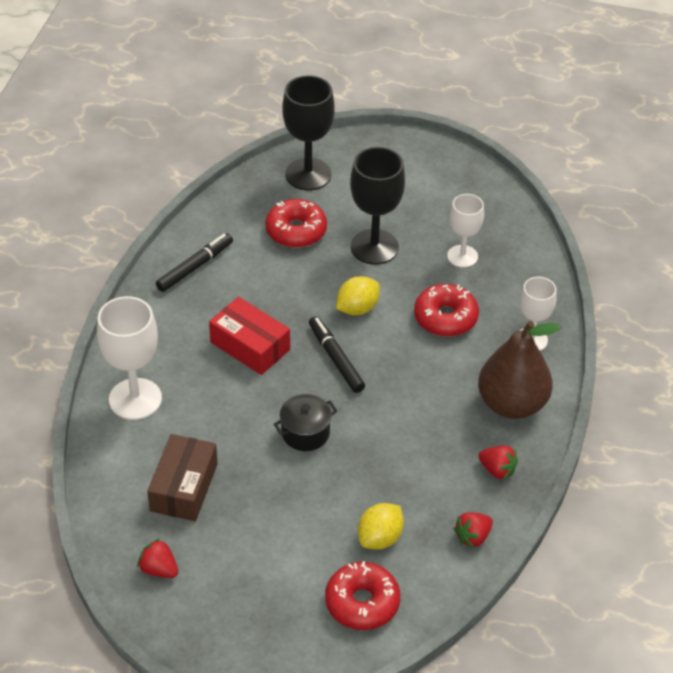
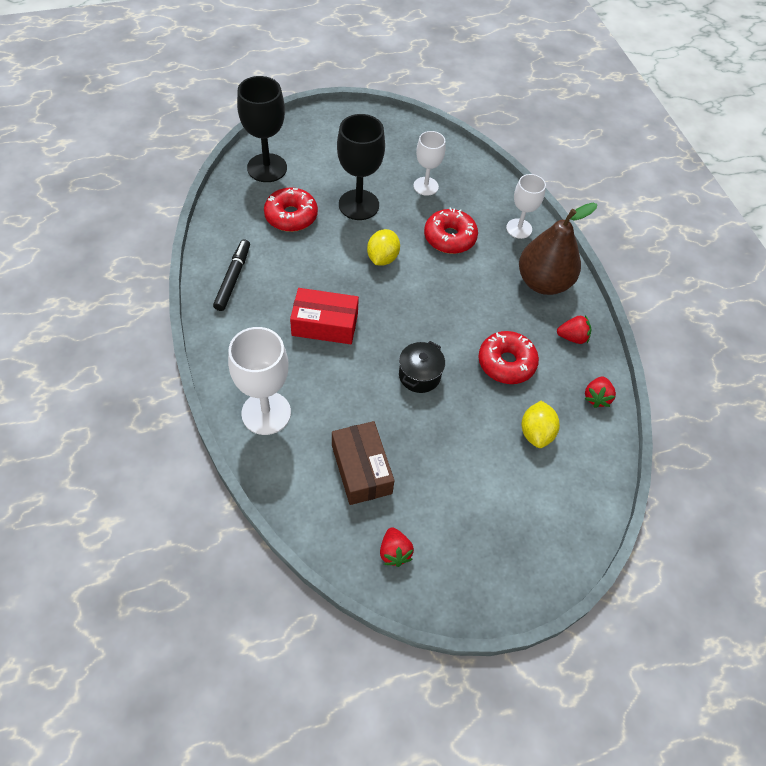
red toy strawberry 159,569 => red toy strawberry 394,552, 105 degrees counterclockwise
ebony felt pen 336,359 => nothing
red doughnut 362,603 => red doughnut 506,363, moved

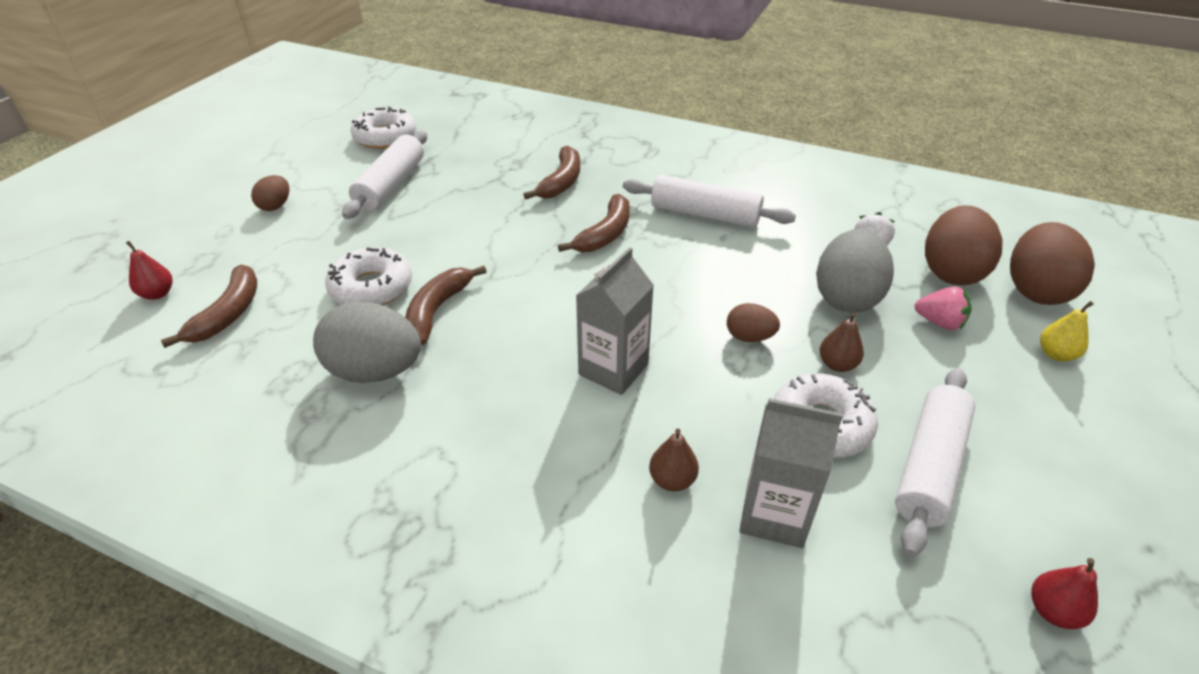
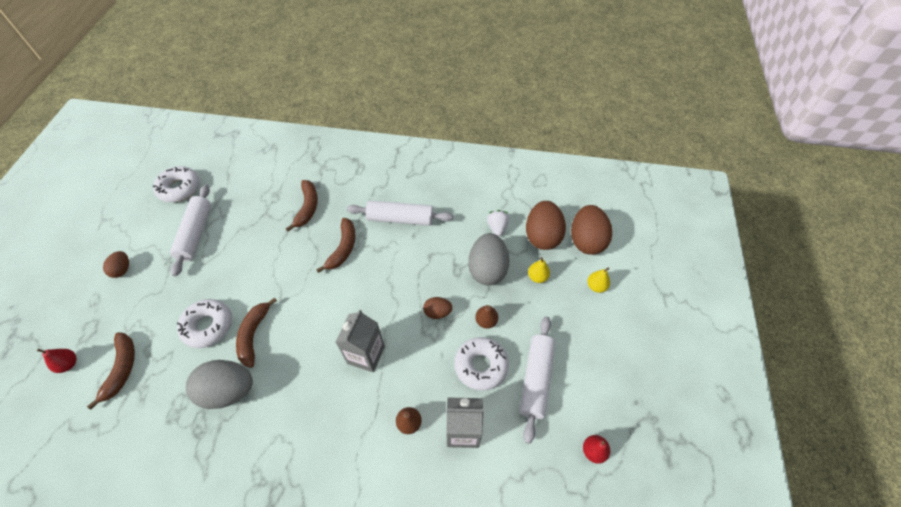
rose-pink toy strawberry 939,322 => bright yellow pear 537,277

============

● **Assignment**
The data above must be given again in full and unaltered, minus its images.

● **Answer to the problem**
red toy strawberry 159,569 => red toy strawberry 394,552, 105 degrees counterclockwise
ebony felt pen 336,359 => nothing
red doughnut 362,603 => red doughnut 506,363, moved

rose-pink toy strawberry 939,322 => bright yellow pear 537,277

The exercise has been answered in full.